- [INSTRUCTIONS TO FOLLOW]: The requested output is every line from the one with "cyan round brick B1:C2" through the last line below, printed exactly.

== AVAILABLE DATA

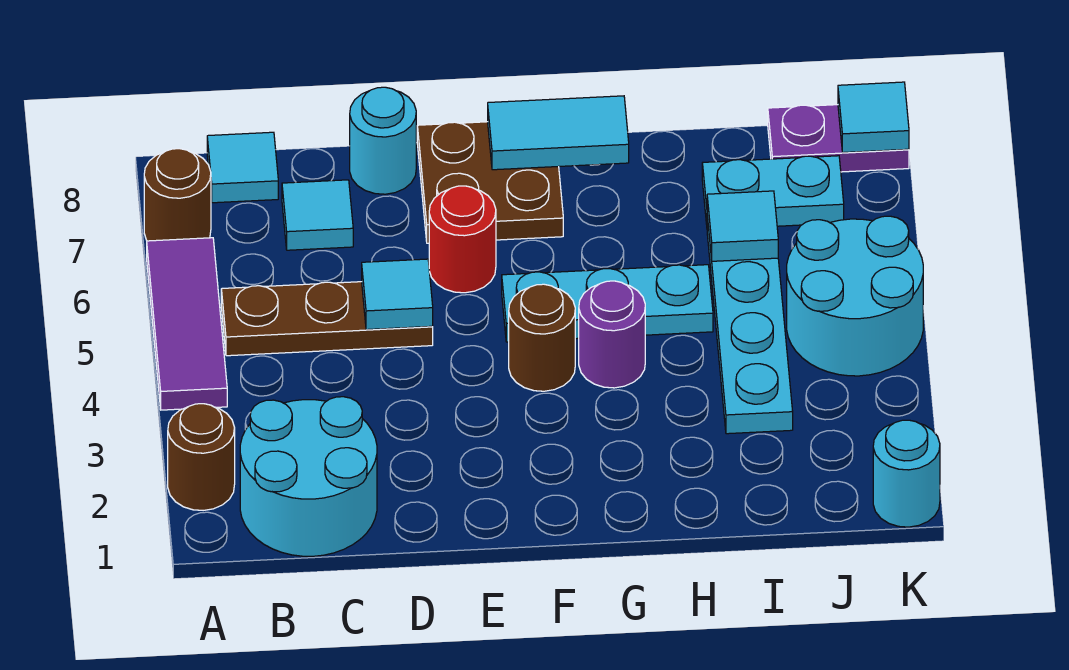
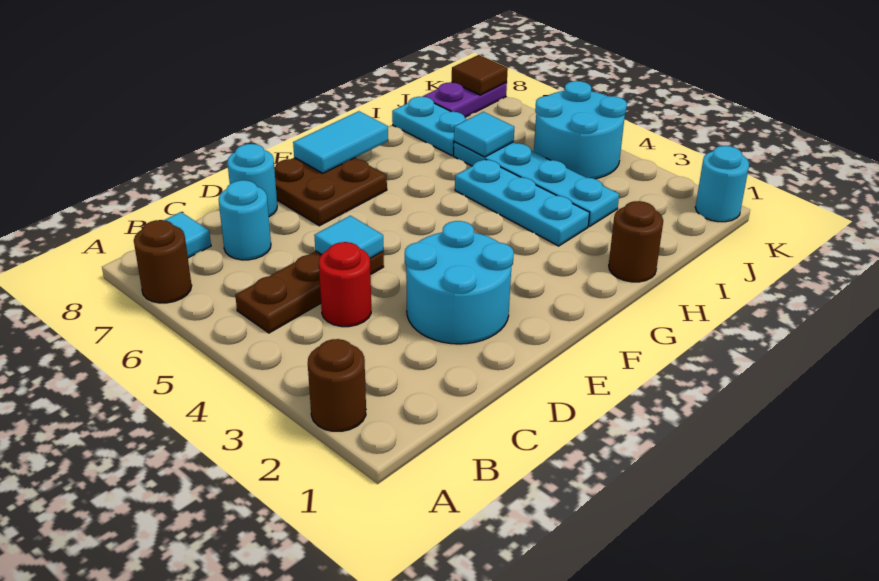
purple tile A4:A6 level 1 -> none
cyan round brick B1:C2 level 1 -> cyan round brick D2:E3 level 1
cyan tile C7 level 1 -> cyan round brick C7 level 1
red round brick E6 level 1 -> red round brick C4 level 1
brown round brick F4 level 1 -> brown round brick H1 level 1
cyan plate F5:H5 level 1 -> cyan plate H3:H5 level 1
purple round brick G4 level 1 -> none
cyan plate I7:J7 level 1 -> cyan plate I7:I8 level 1
cyan tile K8 level 2 -> brown tile K8 level 2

====

- [OUTPUT]:
cyan round brick B1:C2 level 1 -> cyan round brick D2:E3 level 1
cyan tile C7 level 1 -> cyan round brick C7 level 1
red round brick E6 level 1 -> red round brick C4 level 1
brown round brick F4 level 1 -> brown round brick H1 level 1
cyan plate F5:H5 level 1 -> cyan plate H3:H5 level 1
purple round brick G4 level 1 -> none
cyan plate I7:J7 level 1 -> cyan plate I7:I8 level 1
cyan tile K8 level 2 -> brown tile K8 level 2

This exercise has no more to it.